HOW TO COMPLETE THIS TASK =>
Find and copy each line of the listing below that has the word "AGND" in it.

****************************************

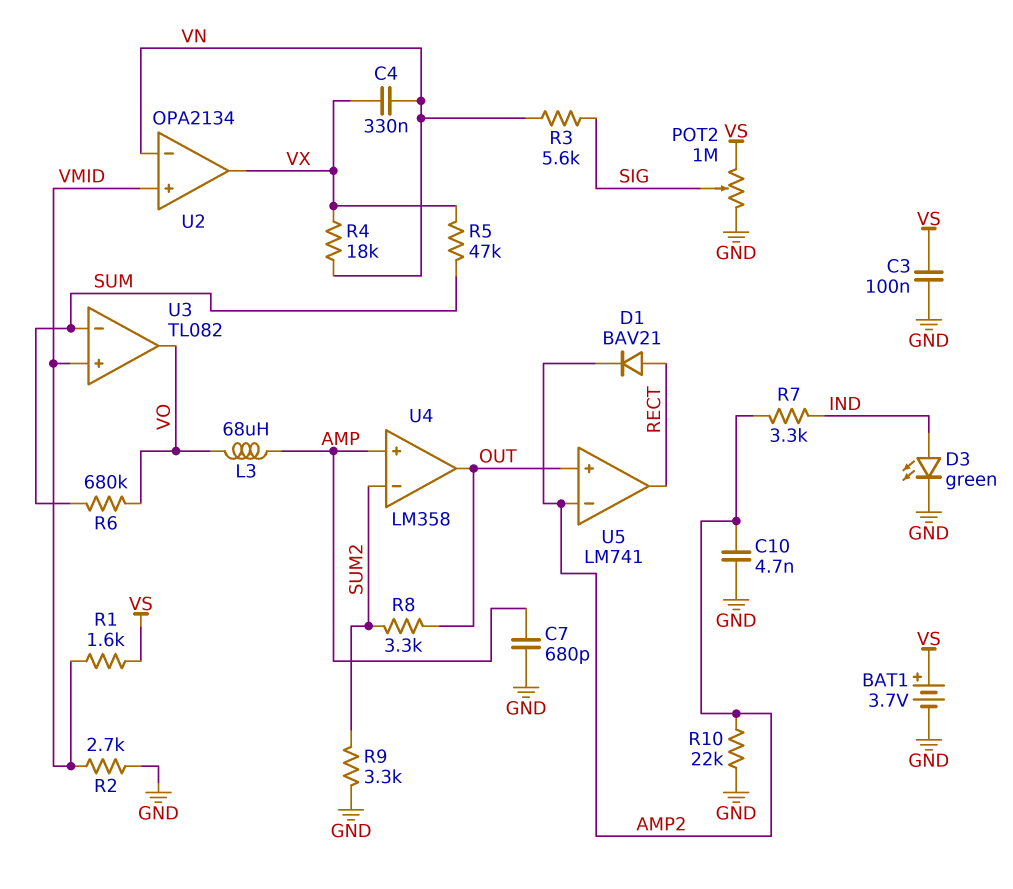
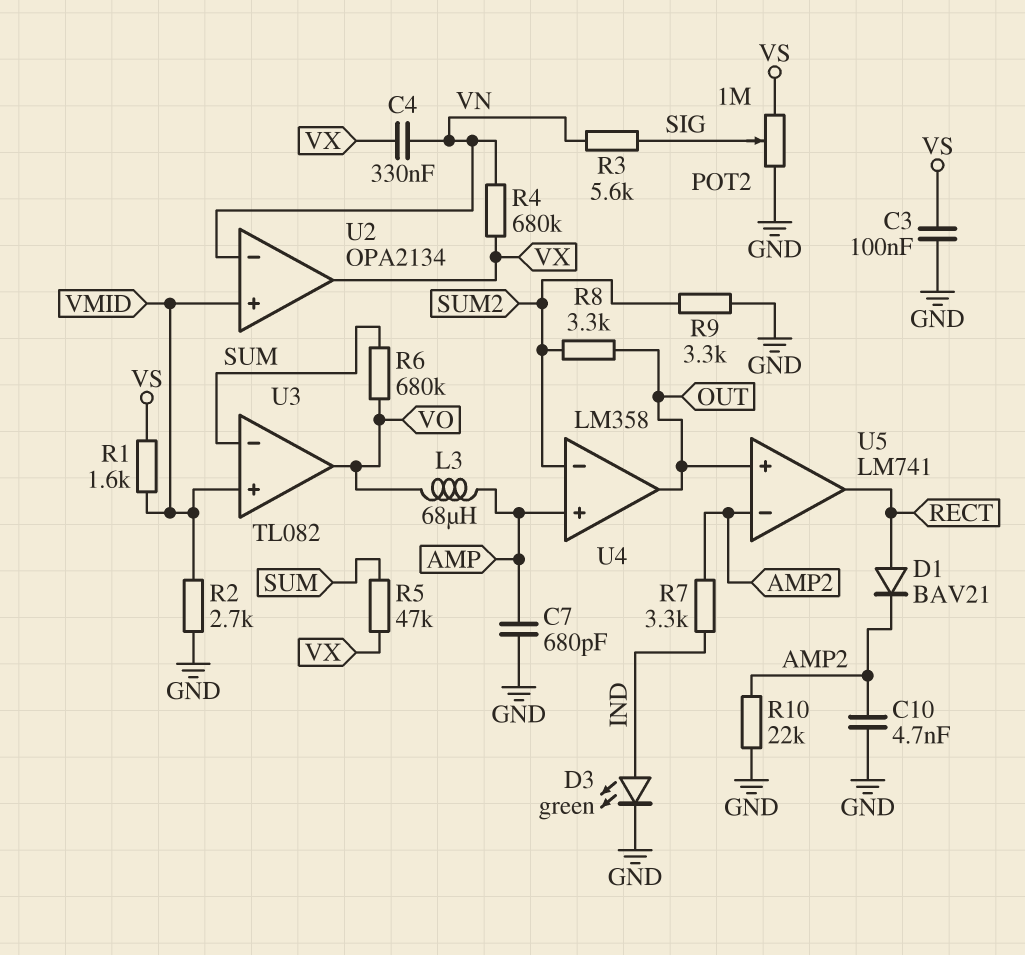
BAT1: 3.7V (plus VS, minus GND) -> none
R4: 18k (VN, VX) -> 680k (VN, VX)

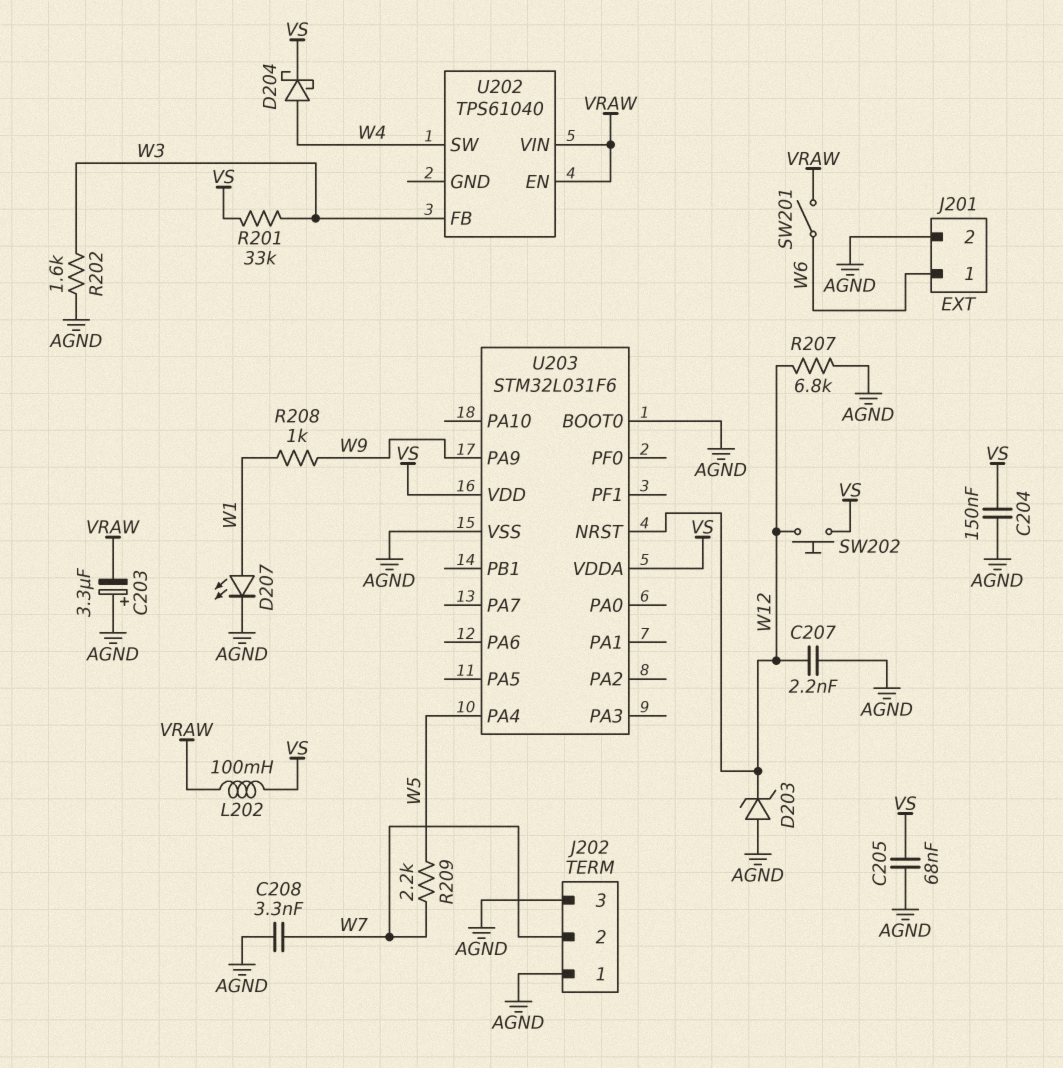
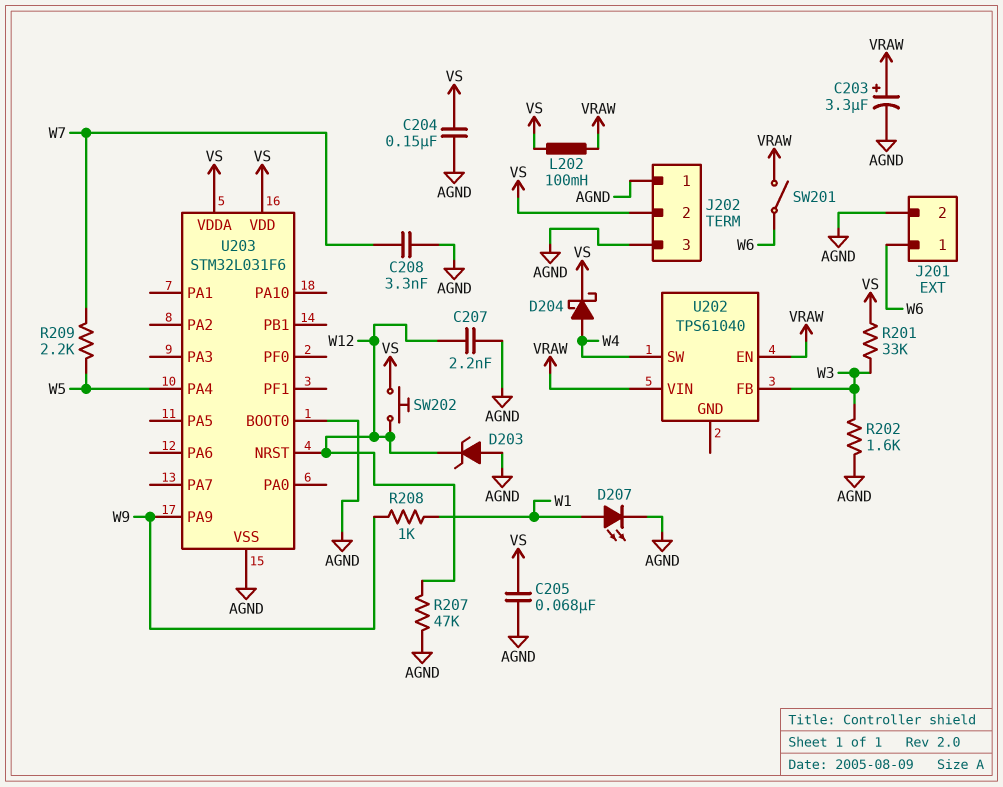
C203: 3.3uF (plus AGND, minus VRAW) -> 3.3uF (plus VRAW, minus AGND)
J202 pin 2: W7 -> VS
R207: 6.8k (AGND, W12) -> 47k (AGND, W12)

****************************************

SOLUTION TO THE PROBLEM =>
C203: 3.3uF (plus AGND, minus VRAW) -> 3.3uF (plus VRAW, minus AGND)
R207: 6.8k (AGND, W12) -> 47k (AGND, W12)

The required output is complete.